[Coordinate-based change listings]
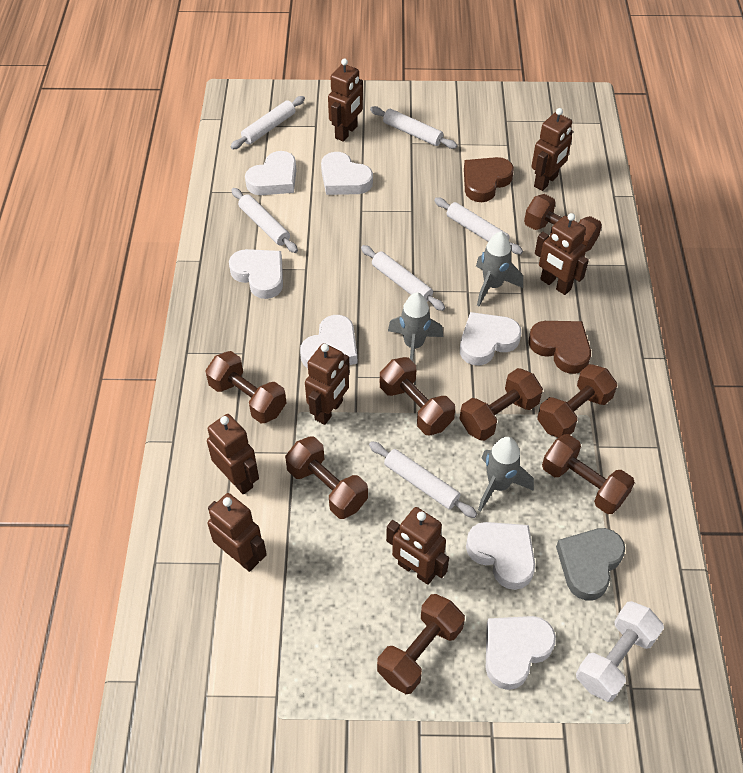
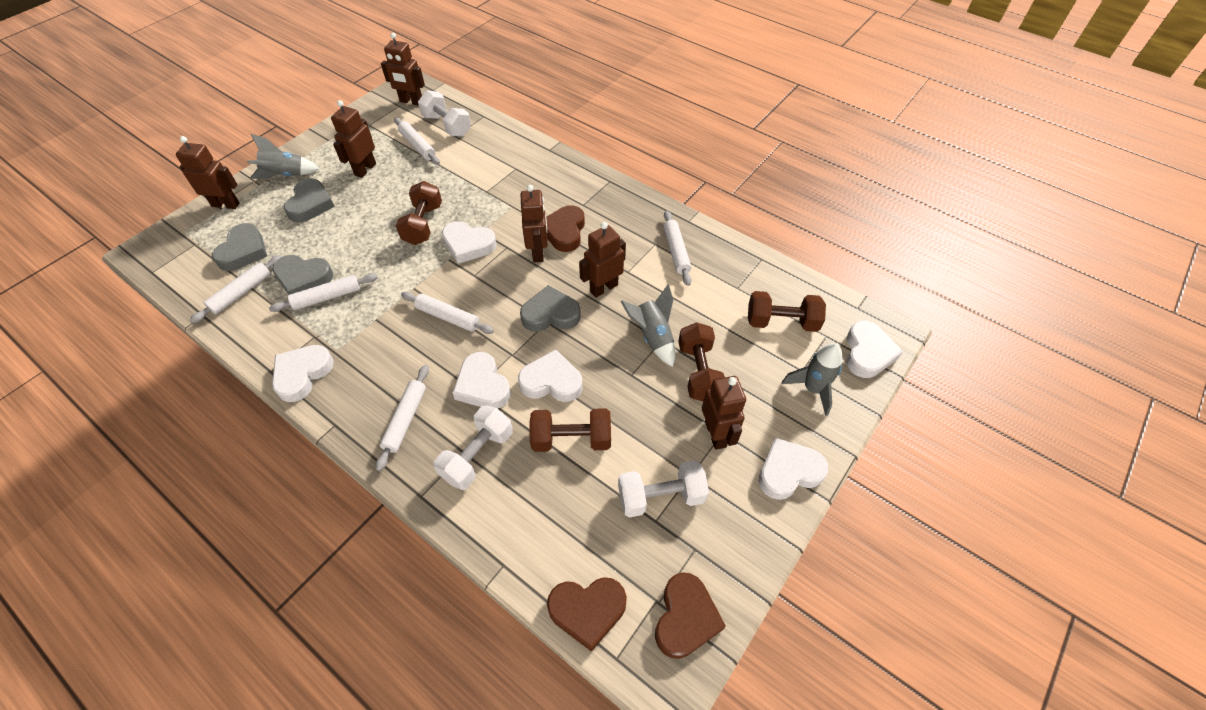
brown dumbbell: 8 -> 4
brown heart: 2 -> 3
brown robot: 7 -> 6
grey heart: 1 -> 4
white dumbbell: 1 -> 3
white heart: 7 -> 6

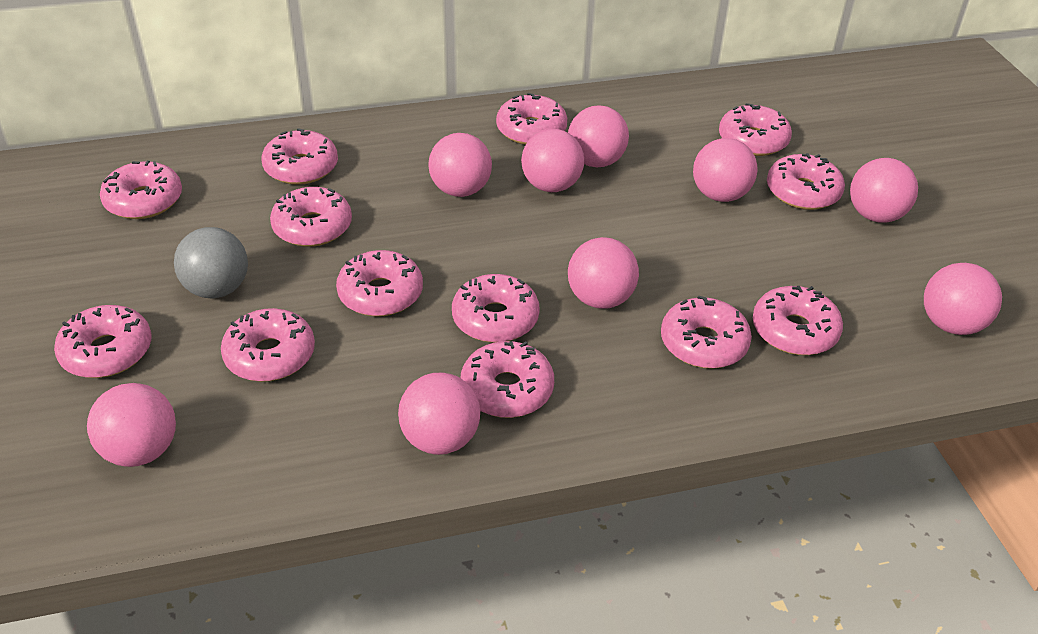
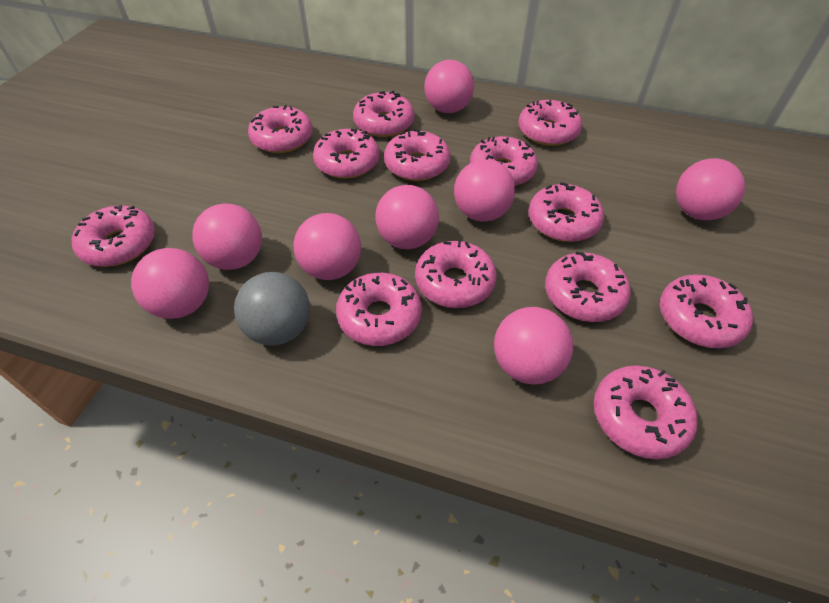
pink ball: 9 -> 8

▸ **Exercise**: What is needed is a verbatim copy of the entries, leaving out any pictures.

▸ **Your solution**:
brown dumbbell: 8 -> 4
brown heart: 2 -> 3
brown robot: 7 -> 6
grey heart: 1 -> 4
white dumbbell: 1 -> 3
white heart: 7 -> 6

pink ball: 9 -> 8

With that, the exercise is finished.